*Source data*.

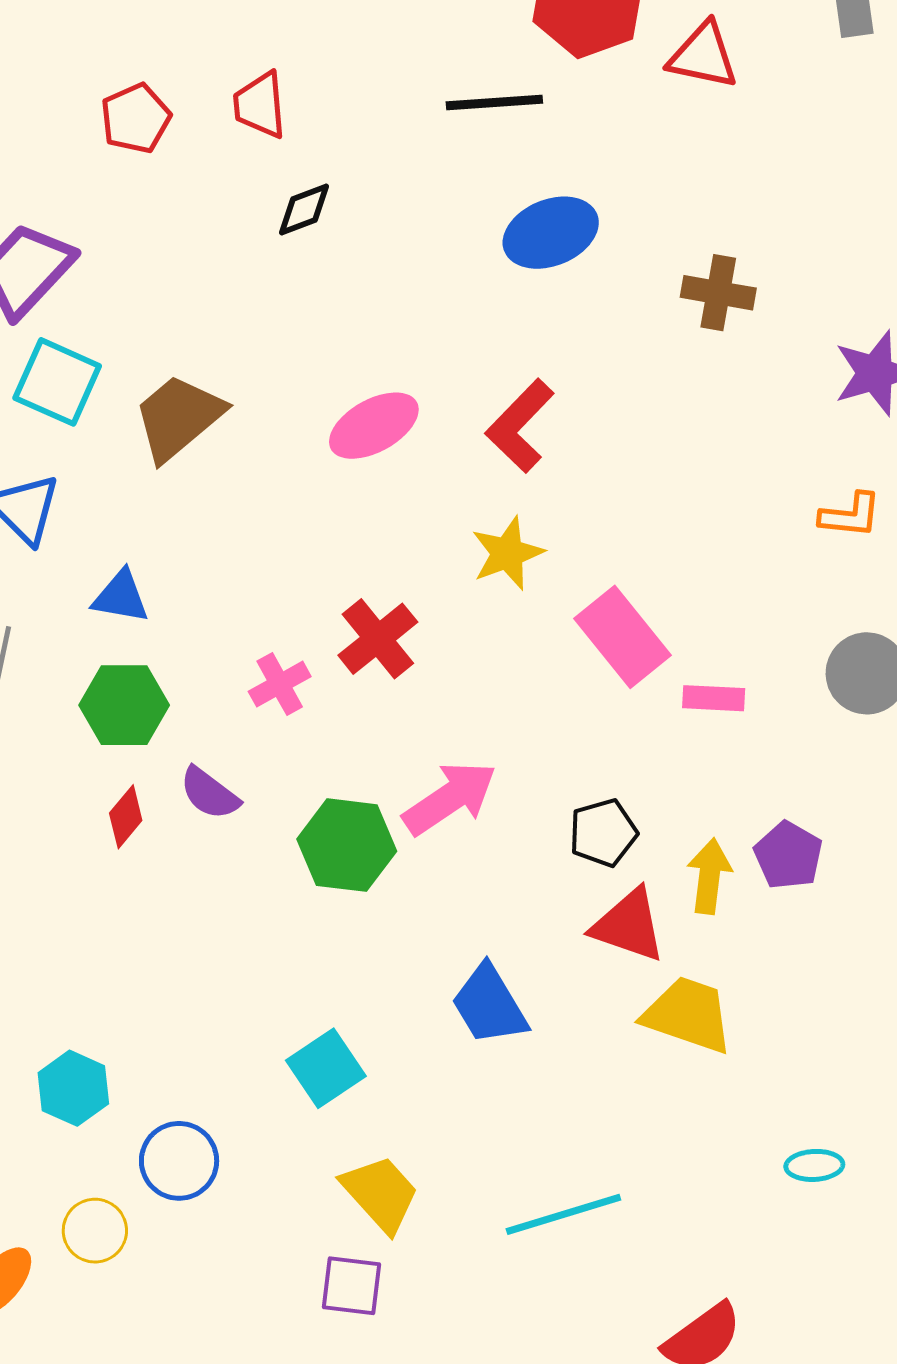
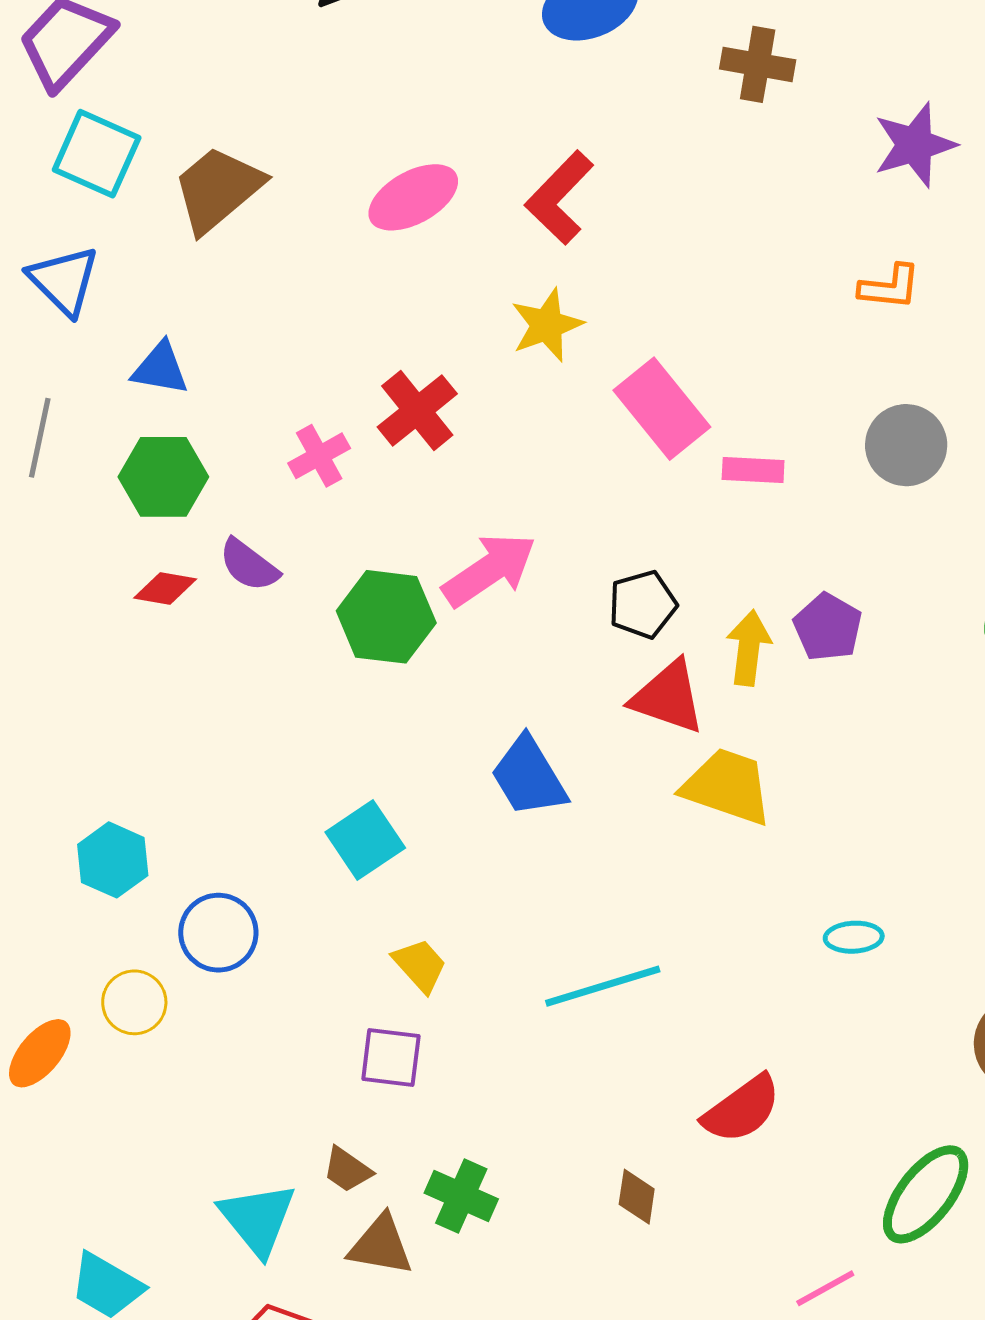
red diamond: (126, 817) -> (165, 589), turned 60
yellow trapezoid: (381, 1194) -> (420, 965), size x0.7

--

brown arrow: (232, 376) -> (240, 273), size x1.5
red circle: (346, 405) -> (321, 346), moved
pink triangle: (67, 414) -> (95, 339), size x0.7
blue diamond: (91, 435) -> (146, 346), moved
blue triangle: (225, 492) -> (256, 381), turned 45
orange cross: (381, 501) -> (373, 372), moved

--

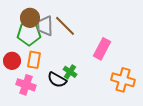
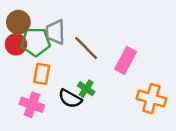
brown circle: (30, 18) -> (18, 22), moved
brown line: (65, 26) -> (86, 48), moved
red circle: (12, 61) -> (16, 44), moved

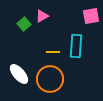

*Exercise requirements*.
Starting at the line with "brown circle: (30, 18) -> (18, 22), moved" and ending at the line with "red circle: (12, 61) -> (16, 44), moved", print each line of the listing above exactly, with no other lines.

*Finished exercise*.
brown circle: (30, 18) -> (18, 22), moved
brown line: (65, 26) -> (86, 48), moved
red circle: (12, 61) -> (16, 44), moved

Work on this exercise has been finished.